DATA SHOWN.
=======

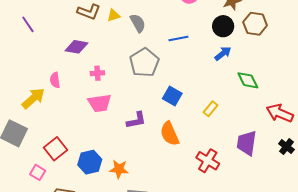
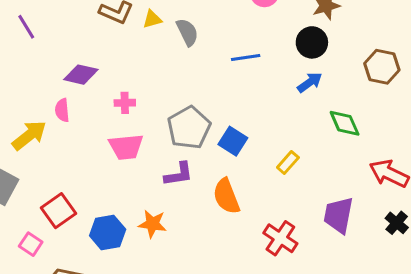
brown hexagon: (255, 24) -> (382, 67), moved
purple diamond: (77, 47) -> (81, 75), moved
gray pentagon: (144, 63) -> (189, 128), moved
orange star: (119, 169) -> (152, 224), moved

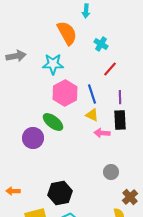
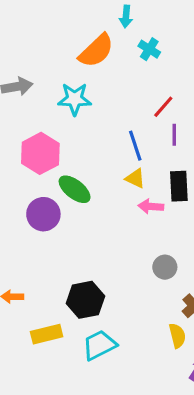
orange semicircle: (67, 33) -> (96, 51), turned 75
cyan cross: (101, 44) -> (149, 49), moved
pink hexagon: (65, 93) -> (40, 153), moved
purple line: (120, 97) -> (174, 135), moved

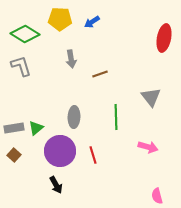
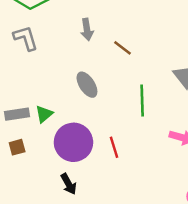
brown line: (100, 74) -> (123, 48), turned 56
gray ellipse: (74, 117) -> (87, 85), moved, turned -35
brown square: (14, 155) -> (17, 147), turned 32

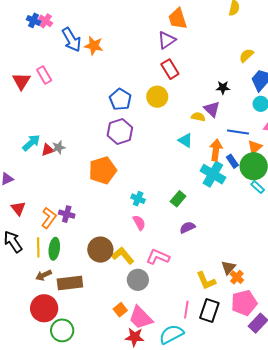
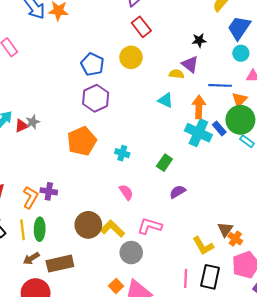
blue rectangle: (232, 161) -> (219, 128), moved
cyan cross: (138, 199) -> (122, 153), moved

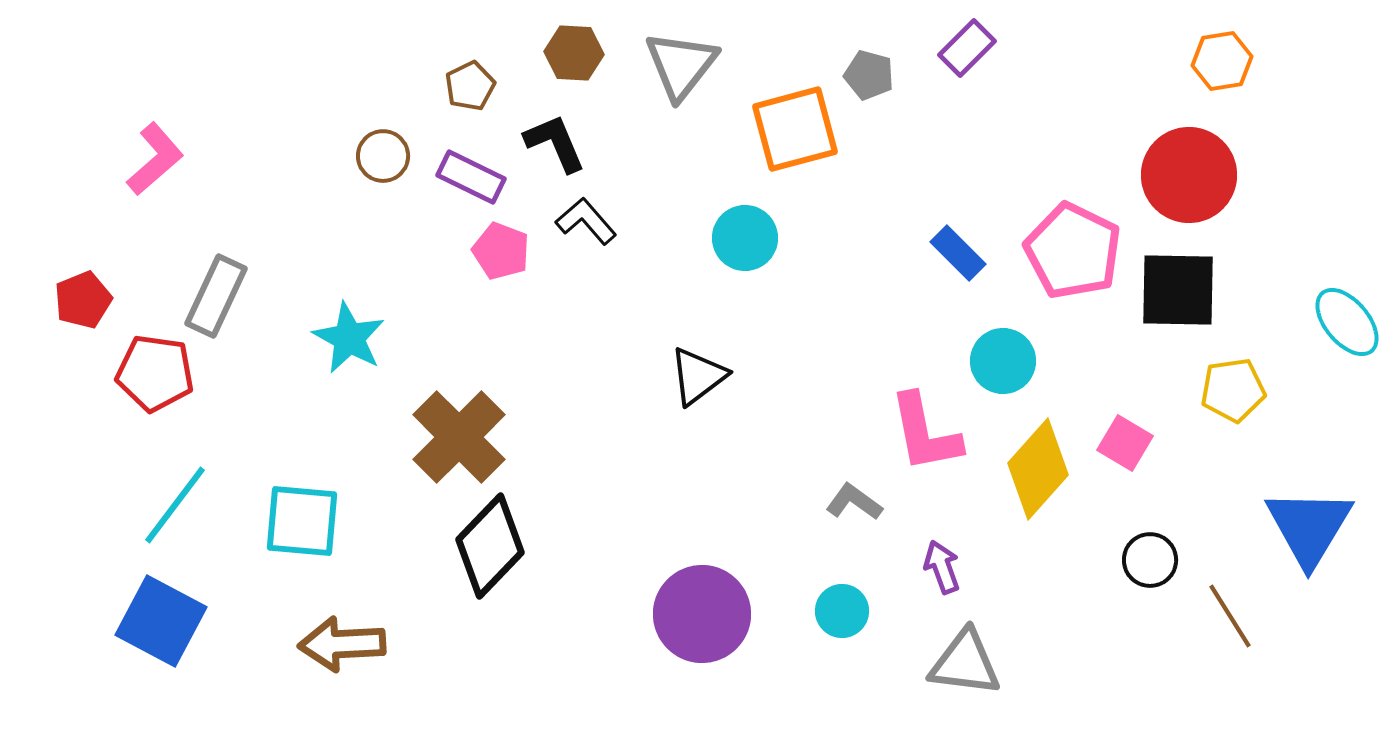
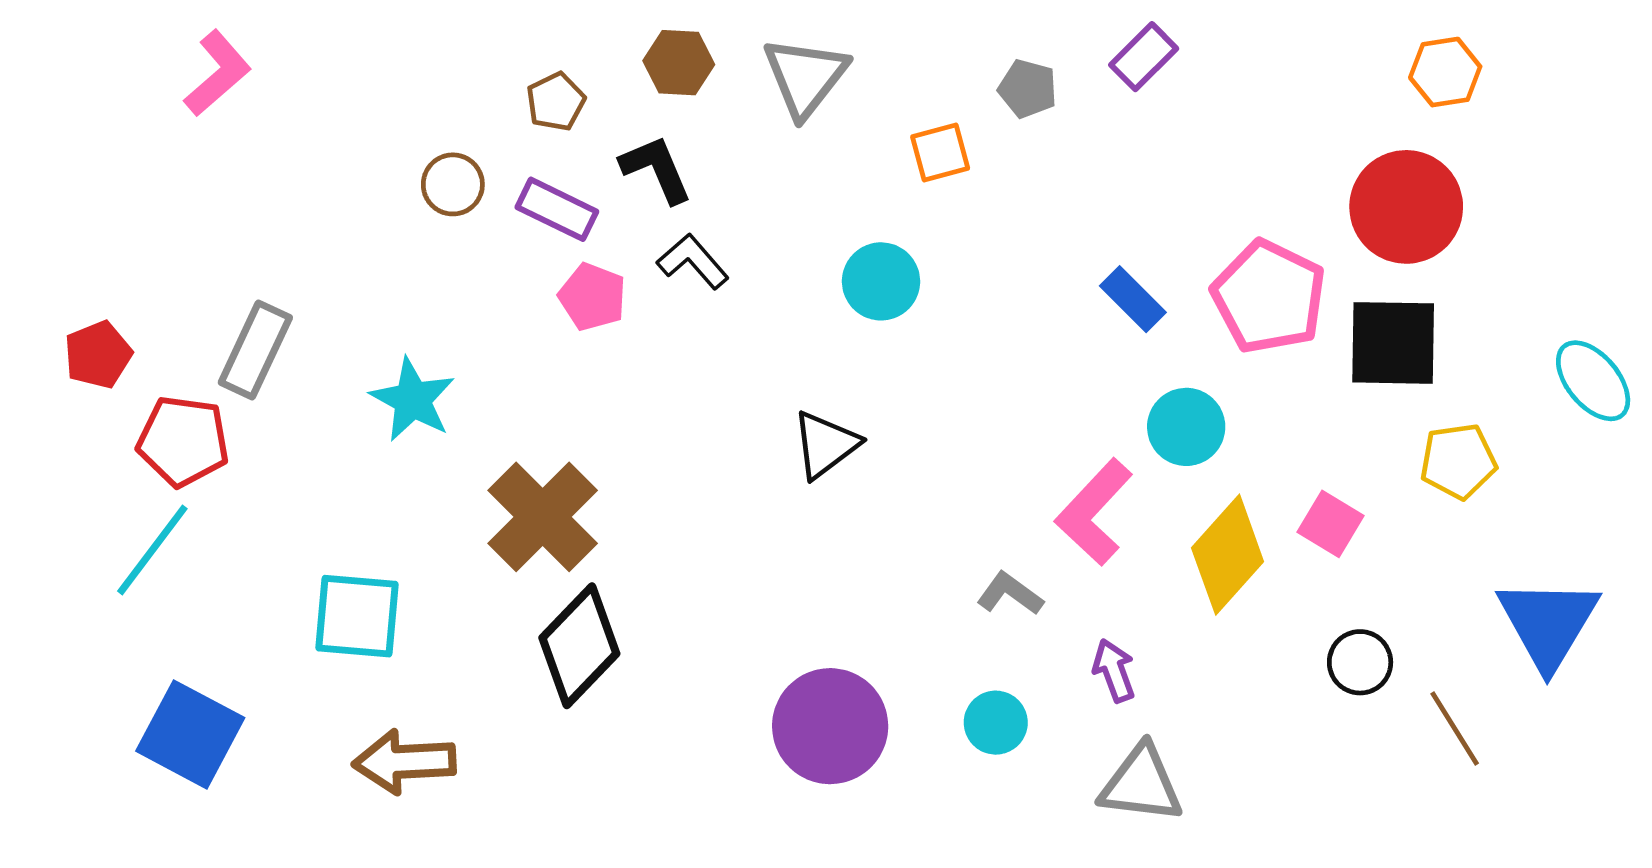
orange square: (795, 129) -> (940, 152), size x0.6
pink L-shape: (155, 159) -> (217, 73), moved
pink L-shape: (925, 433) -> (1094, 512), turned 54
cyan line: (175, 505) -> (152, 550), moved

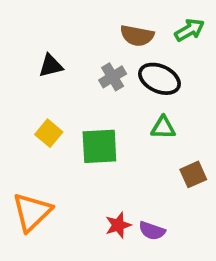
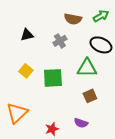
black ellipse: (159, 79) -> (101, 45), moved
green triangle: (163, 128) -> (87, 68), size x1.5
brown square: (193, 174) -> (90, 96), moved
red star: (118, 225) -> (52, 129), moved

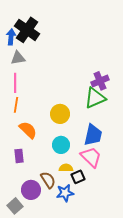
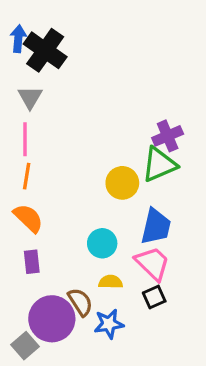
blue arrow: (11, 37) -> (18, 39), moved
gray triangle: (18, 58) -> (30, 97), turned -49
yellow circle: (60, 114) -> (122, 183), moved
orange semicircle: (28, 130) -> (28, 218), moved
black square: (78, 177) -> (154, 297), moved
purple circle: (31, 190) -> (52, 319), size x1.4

=======

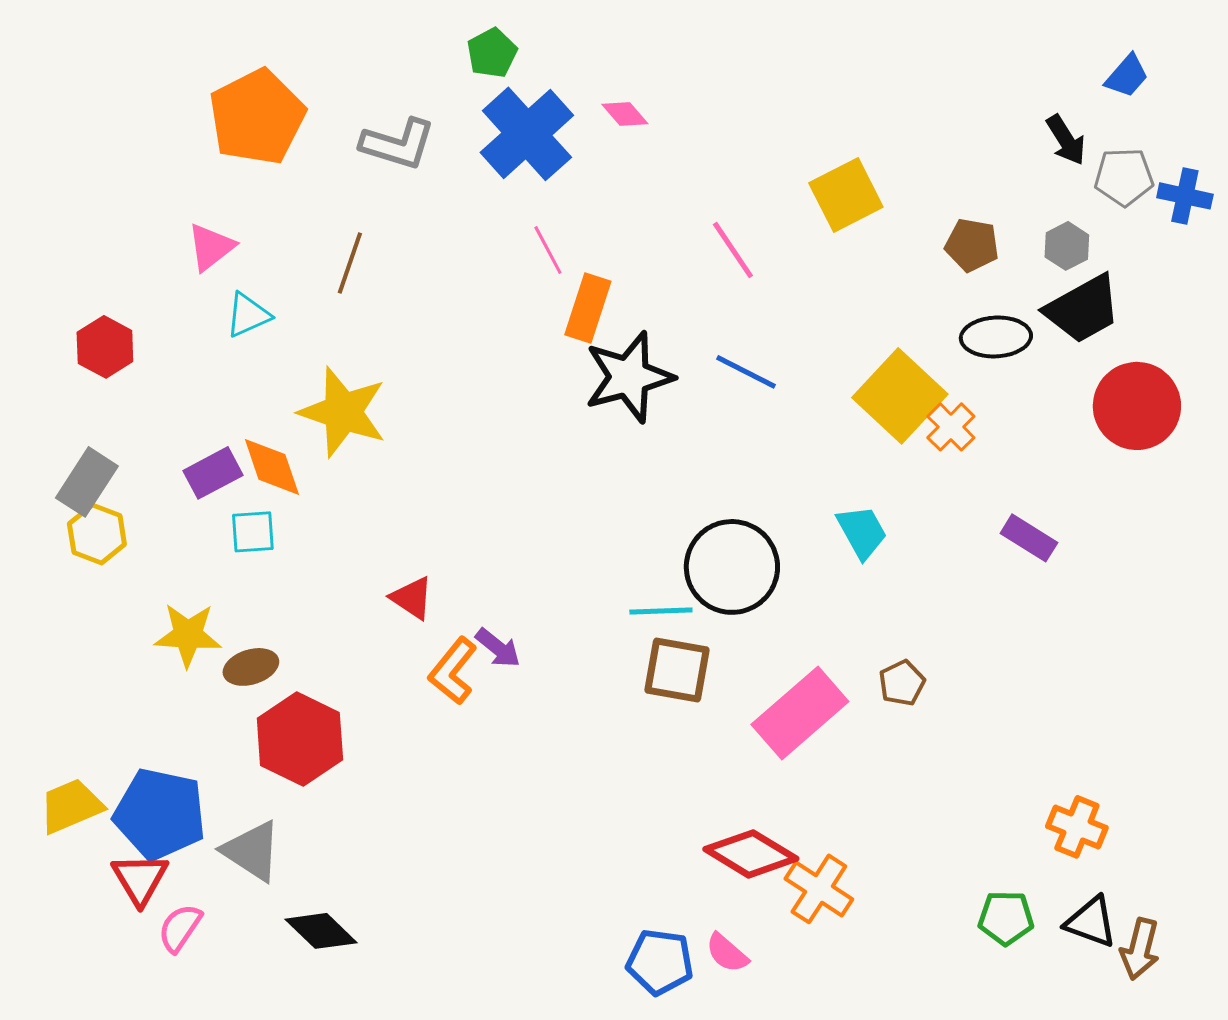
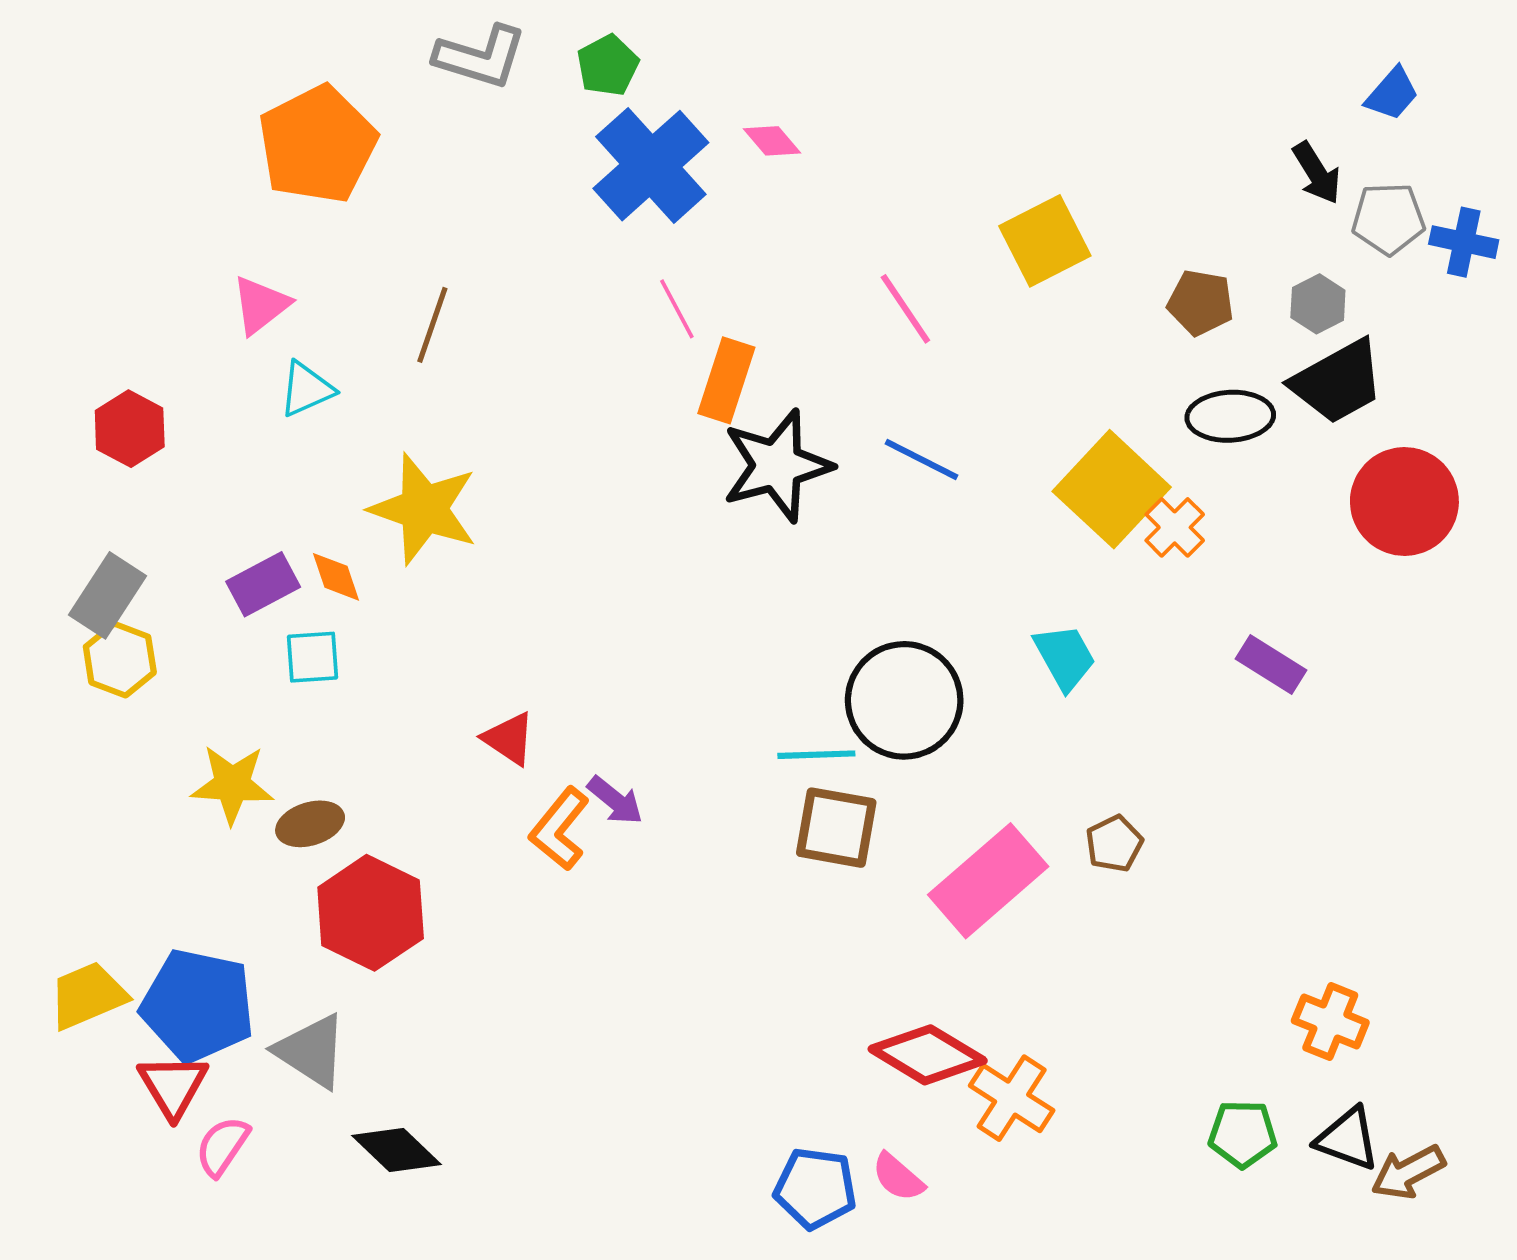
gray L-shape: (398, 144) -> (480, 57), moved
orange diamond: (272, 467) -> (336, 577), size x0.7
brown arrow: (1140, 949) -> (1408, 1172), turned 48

=======

TASK STATEMENT. Output exactly the stretch of the listing that begins at the line containing "orange star: (119, 169) -> (152, 224), moved" and ends at the line containing "green triangle: (163, 128)", both kept. Omit pictures and everything else.

RESPONSE BOX.
orange star: (119, 169) -> (152, 224), moved

orange semicircle: (67, 33) -> (96, 51), turned 75
cyan cross: (101, 44) -> (149, 49), moved
pink hexagon: (65, 93) -> (40, 153), moved
purple line: (120, 97) -> (174, 135), moved

brown line: (100, 74) -> (123, 48), turned 56
gray ellipse: (74, 117) -> (87, 85), moved, turned -35
brown square: (14, 155) -> (17, 147), turned 32

blue rectangle: (232, 161) -> (219, 128), moved
cyan cross: (138, 199) -> (122, 153), moved

orange square: (795, 129) -> (940, 152), size x0.6
pink L-shape: (155, 159) -> (217, 73), moved
pink L-shape: (925, 433) -> (1094, 512), turned 54
cyan line: (175, 505) -> (152, 550), moved

black ellipse: (159, 79) -> (101, 45), moved
green triangle: (163, 128) -> (87, 68), size x1.5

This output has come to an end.